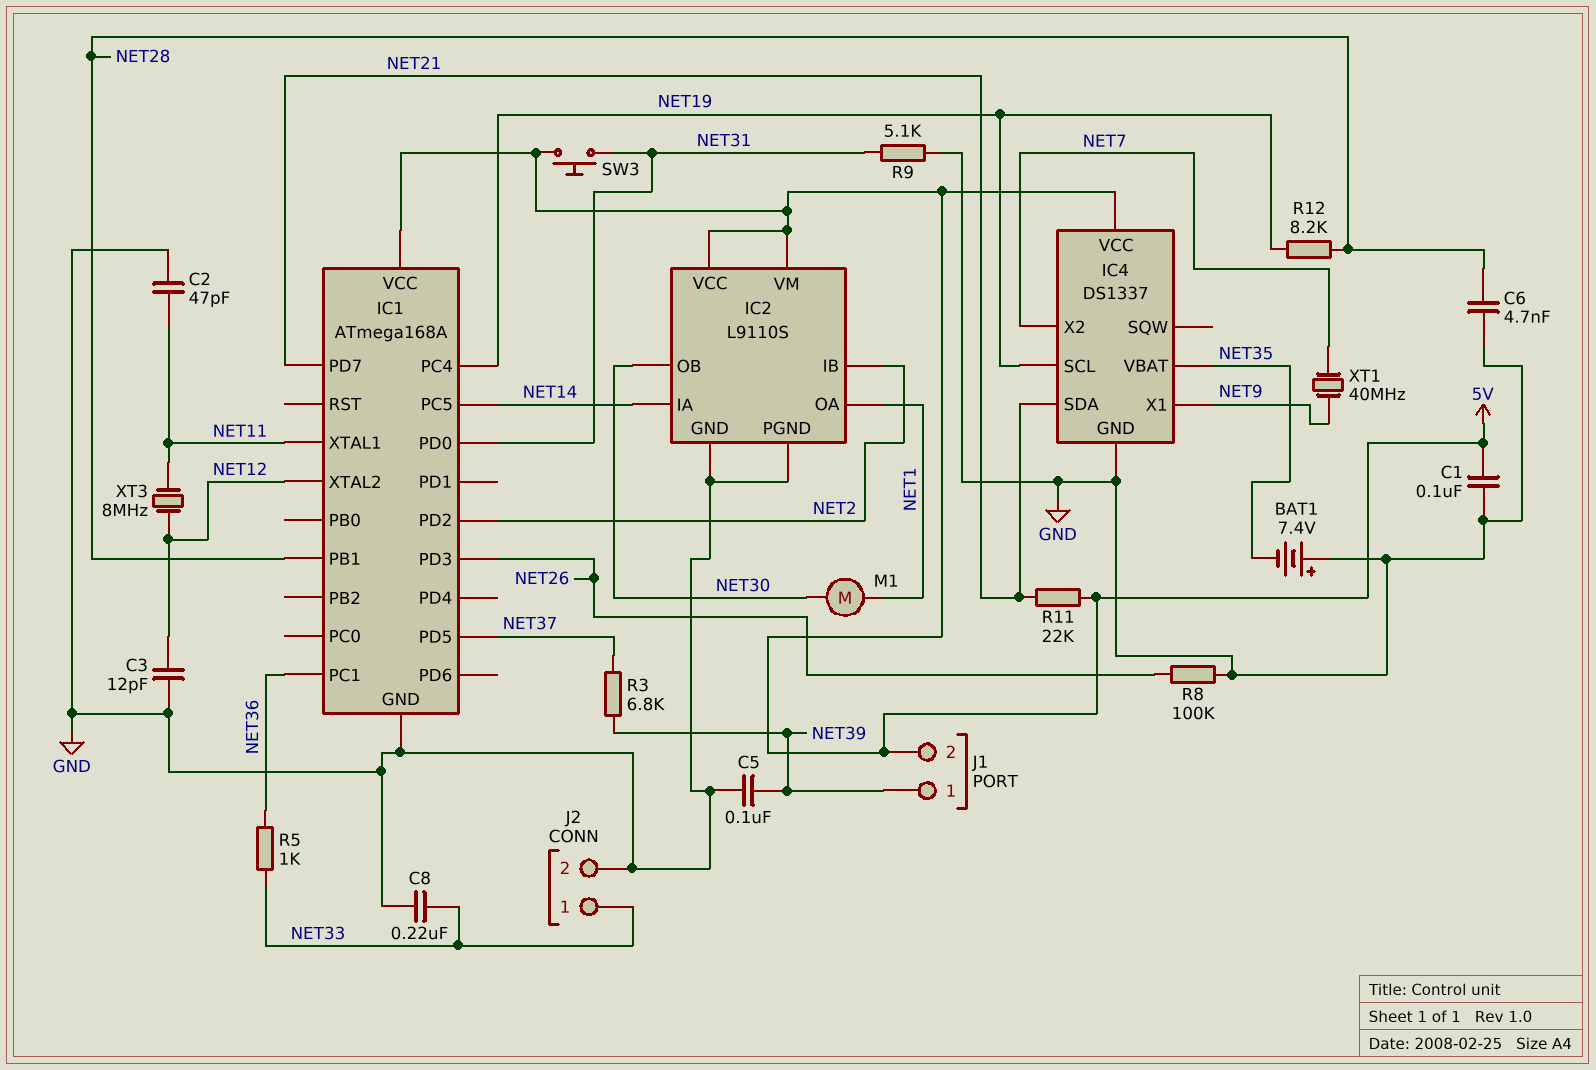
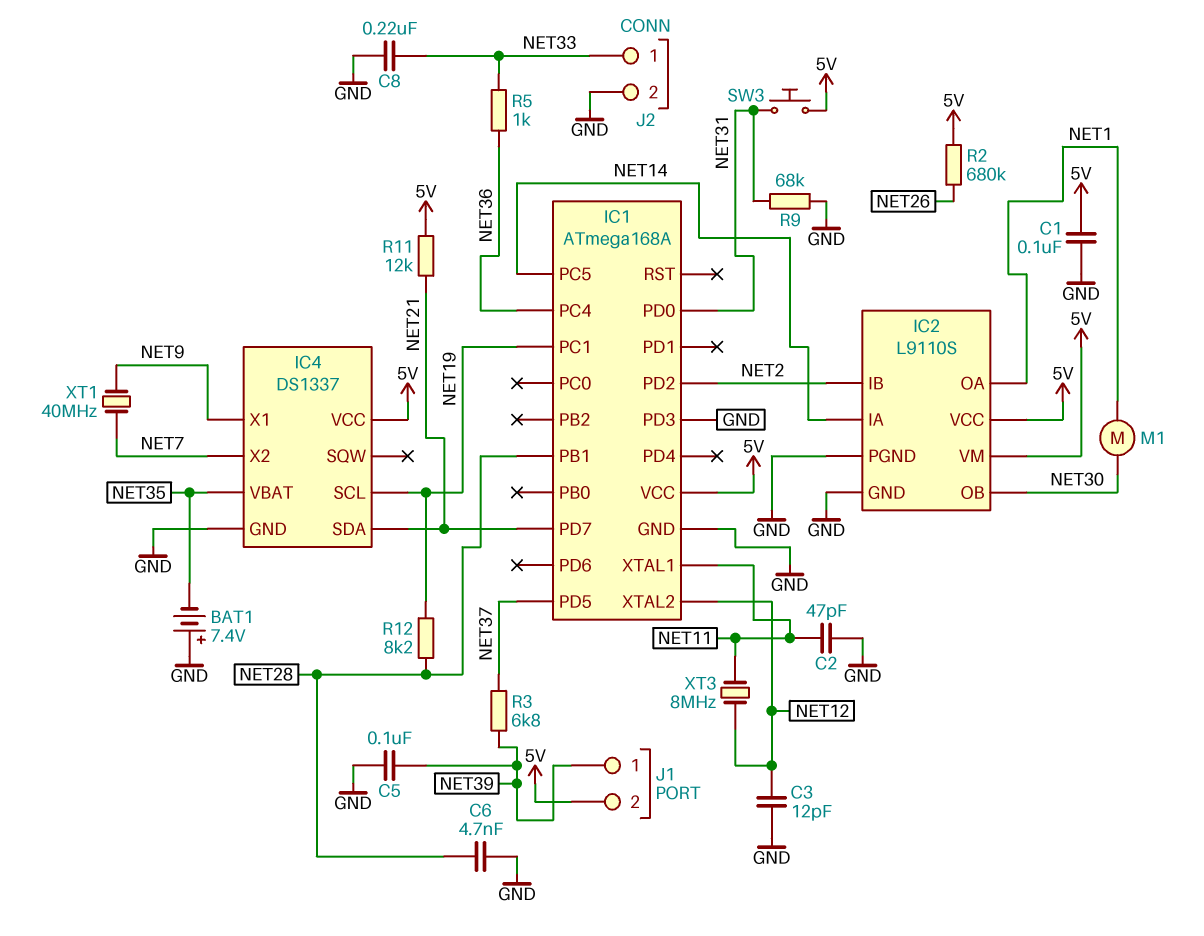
IC1 pin PC1: NET36 -> NET19
IC1 pin PC4: NET19 -> NET36
IC1 pin PD3: NET26 -> GND
R2: none -> 680k (5V, NET26)
R8: 100k (GND, NET26) -> none
R9: 5.1k (GND, NET31) -> 68k (GND, NET31)
R11: 22k (5V, NET21) -> 12k (5V, NET21)

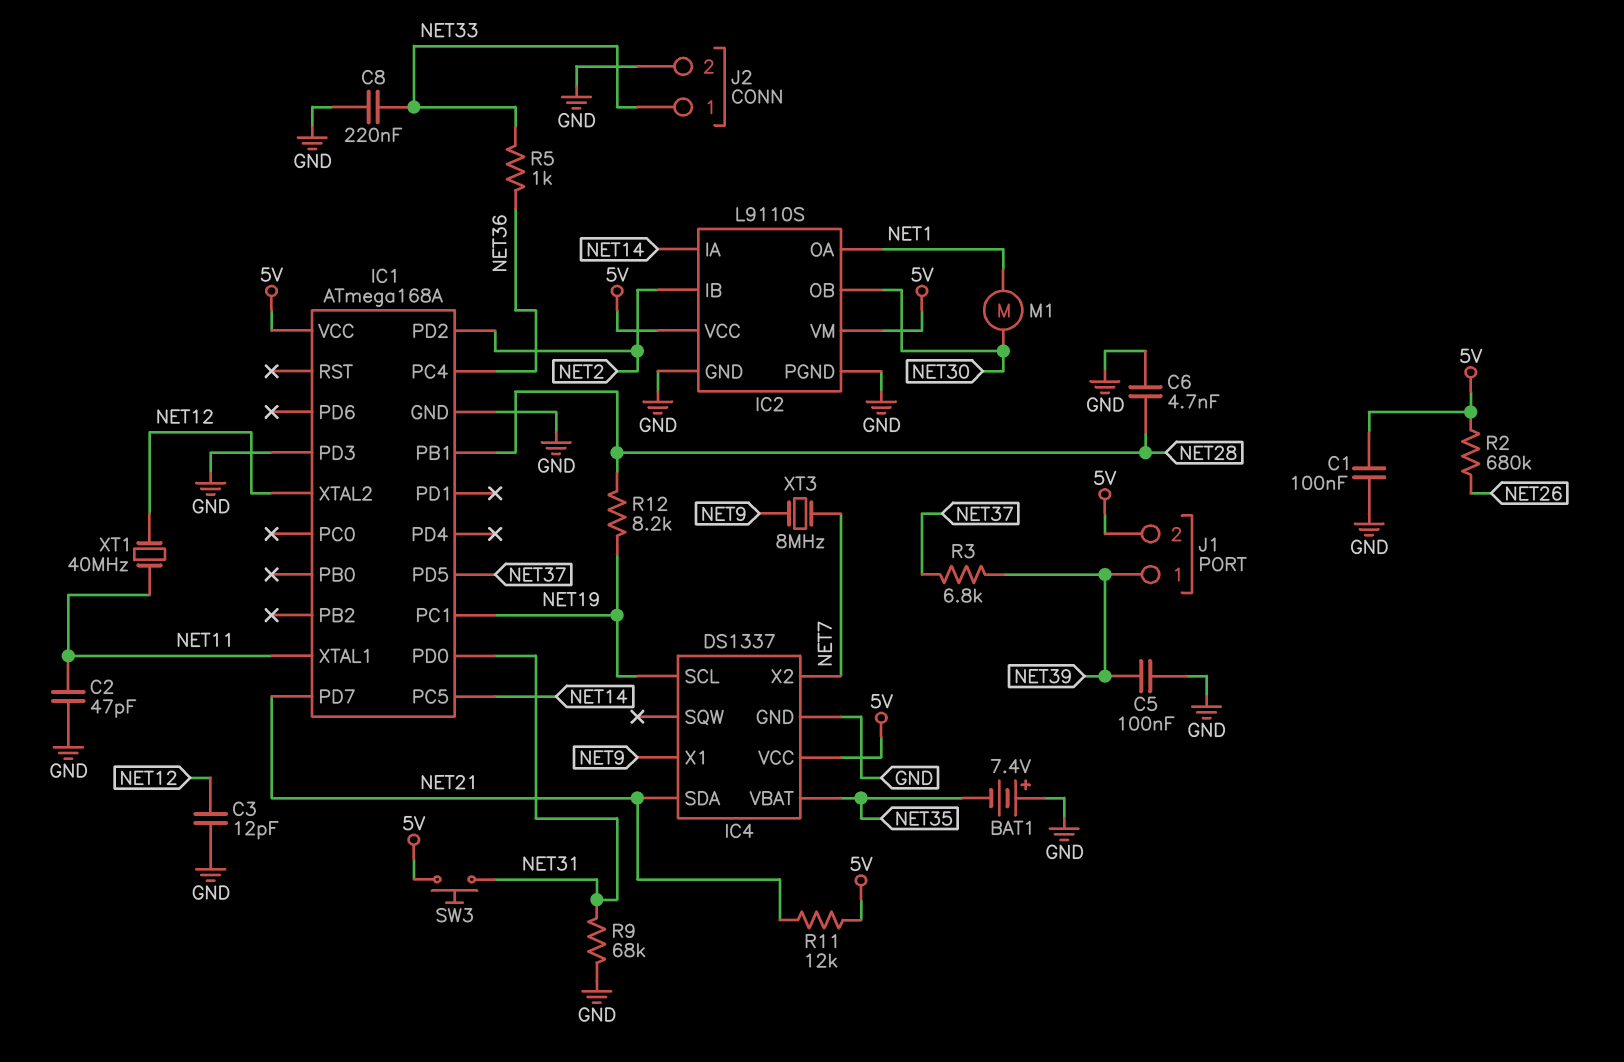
XT1: 40MHz (NET7, NET9) -> 40MHz (NET11, NET12)
XT3: 8MHz (NET11, NET12) -> 8MHz (NET7, NET9)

* **What the exercise asks**: Print every line of the material above exactly as it reads, skipping the pictures.

* **Answer for the task**:
IC1 pin PC1: NET36 -> NET19
IC1 pin PC4: NET19 -> NET36
IC1 pin PD3: NET26 -> GND
R2: none -> 680k (5V, NET26)
R8: 100k (GND, NET26) -> none
R9: 5.1k (GND, NET31) -> 68k (GND, NET31)
R11: 22k (5V, NET21) -> 12k (5V, NET21)

XT1: 40MHz (NET7, NET9) -> 40MHz (NET11, NET12)
XT3: 8MHz (NET11, NET12) -> 8MHz (NET7, NET9)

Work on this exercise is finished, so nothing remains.